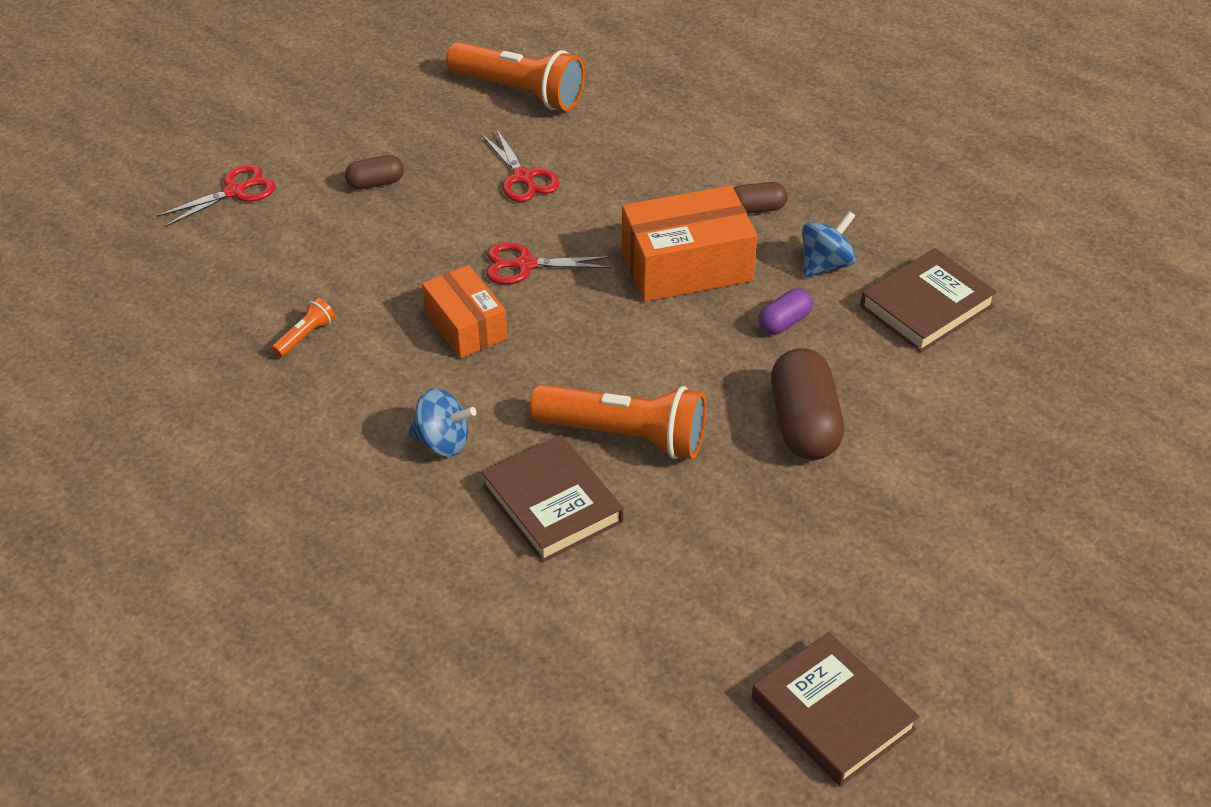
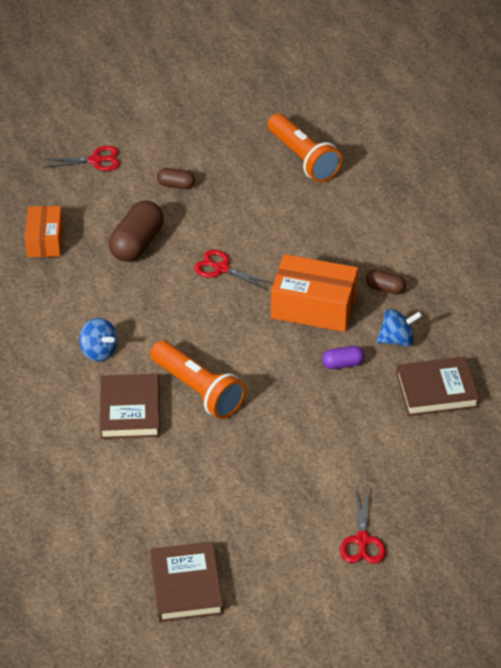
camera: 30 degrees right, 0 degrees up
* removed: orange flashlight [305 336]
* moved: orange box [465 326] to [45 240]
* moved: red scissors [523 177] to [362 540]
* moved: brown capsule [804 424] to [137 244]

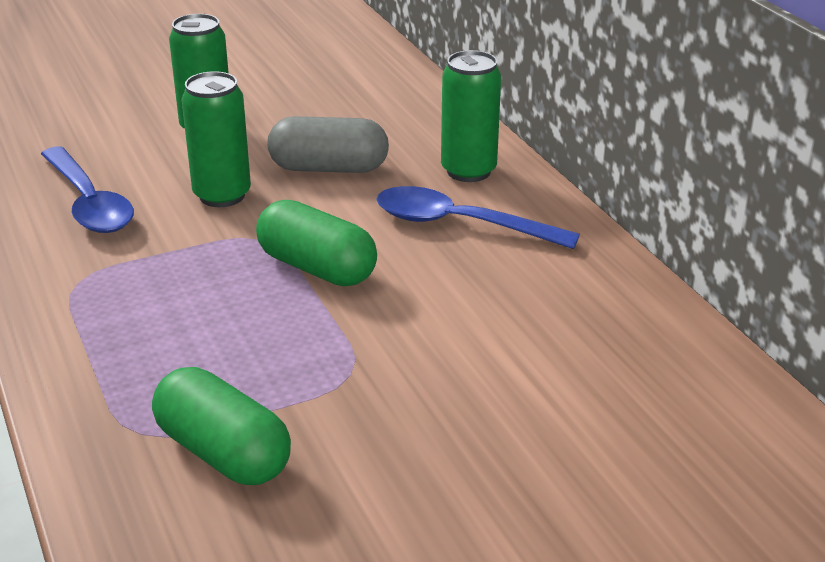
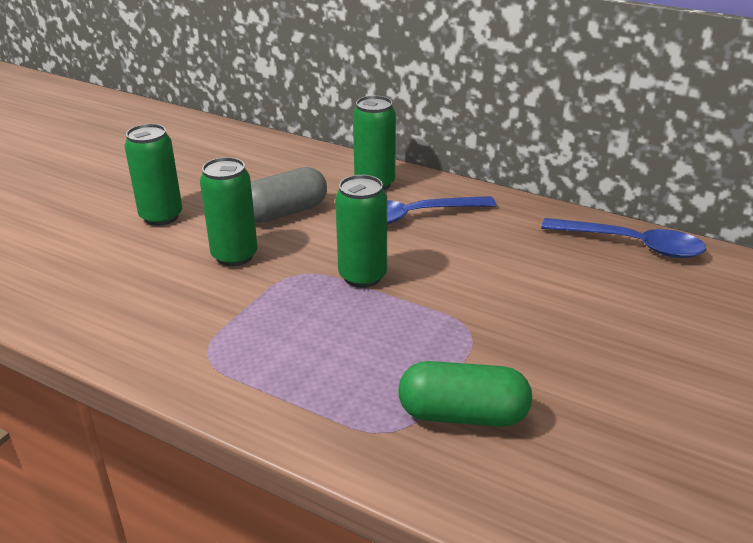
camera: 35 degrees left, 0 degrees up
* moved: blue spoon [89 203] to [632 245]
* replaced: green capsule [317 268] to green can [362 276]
- - - - - - -
== Task prompt ==
Print the records above again exactly. Leave out the images.

== Task response ==
camera: 30 degrees right, 0 degrees up
* removed: orange flashlight [305 336]
* moved: orange box [465 326] to [45 240]
* moved: red scissors [523 177] to [362 540]
* moved: brown capsule [804 424] to [137 244]

camera: 35 degrees left, 0 degrees up
* moved: blue spoon [89 203] to [632 245]
* replaced: green capsule [317 268] to green can [362 276]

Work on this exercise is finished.